● Task description
No pictures belong in the answer. Repeat all the entries exactly.

Segment Start: Material for this exercise

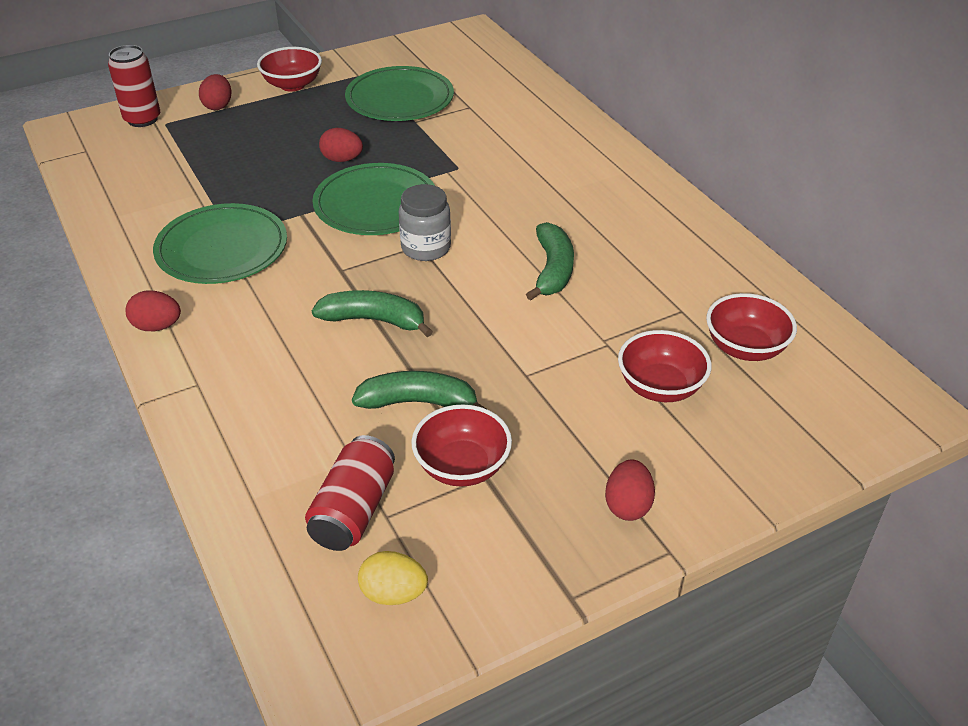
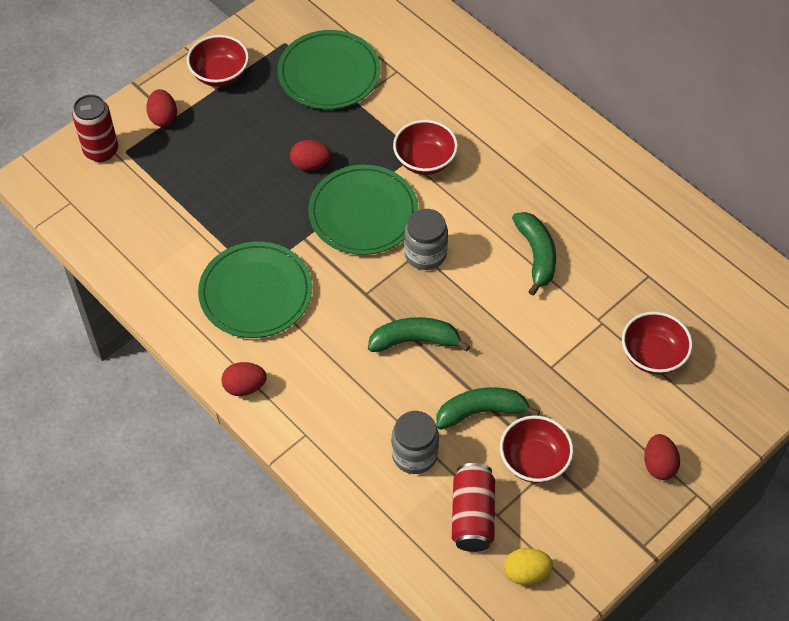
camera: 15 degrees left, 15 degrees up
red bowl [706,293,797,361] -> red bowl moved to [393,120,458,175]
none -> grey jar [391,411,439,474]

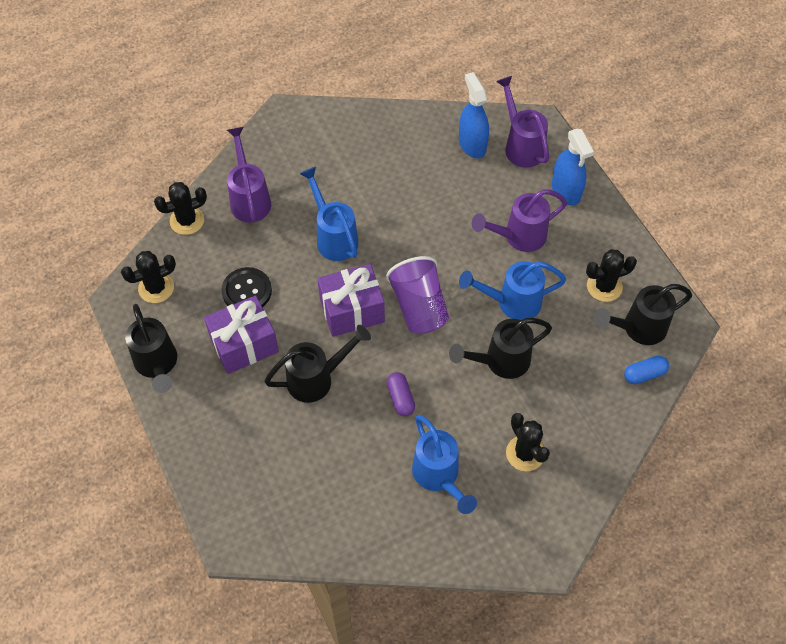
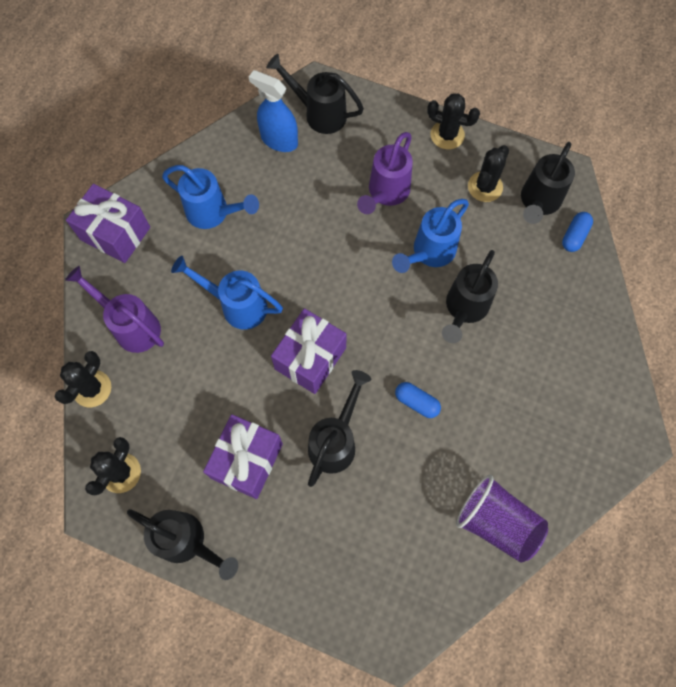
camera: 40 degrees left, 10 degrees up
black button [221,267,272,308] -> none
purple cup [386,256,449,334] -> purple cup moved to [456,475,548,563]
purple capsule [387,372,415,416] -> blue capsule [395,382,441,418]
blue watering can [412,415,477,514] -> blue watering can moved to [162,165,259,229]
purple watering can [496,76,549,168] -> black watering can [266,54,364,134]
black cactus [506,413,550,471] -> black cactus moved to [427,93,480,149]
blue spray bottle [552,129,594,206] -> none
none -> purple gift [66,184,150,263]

Segment End: Material for this exercise

● Solution to the exercise
camera: 15 degrees left, 15 degrees up
red bowl [706,293,797,361] -> red bowl moved to [393,120,458,175]
none -> grey jar [391,411,439,474]

camera: 40 degrees left, 10 degrees up
black button [221,267,272,308] -> none
purple cup [386,256,449,334] -> purple cup moved to [456,475,548,563]
purple capsule [387,372,415,416] -> blue capsule [395,382,441,418]
blue watering can [412,415,477,514] -> blue watering can moved to [162,165,259,229]
purple watering can [496,76,549,168] -> black watering can [266,54,364,134]
black cactus [506,413,550,471] -> black cactus moved to [427,93,480,149]
blue spray bottle [552,129,594,206] -> none
none -> purple gift [66,184,150,263]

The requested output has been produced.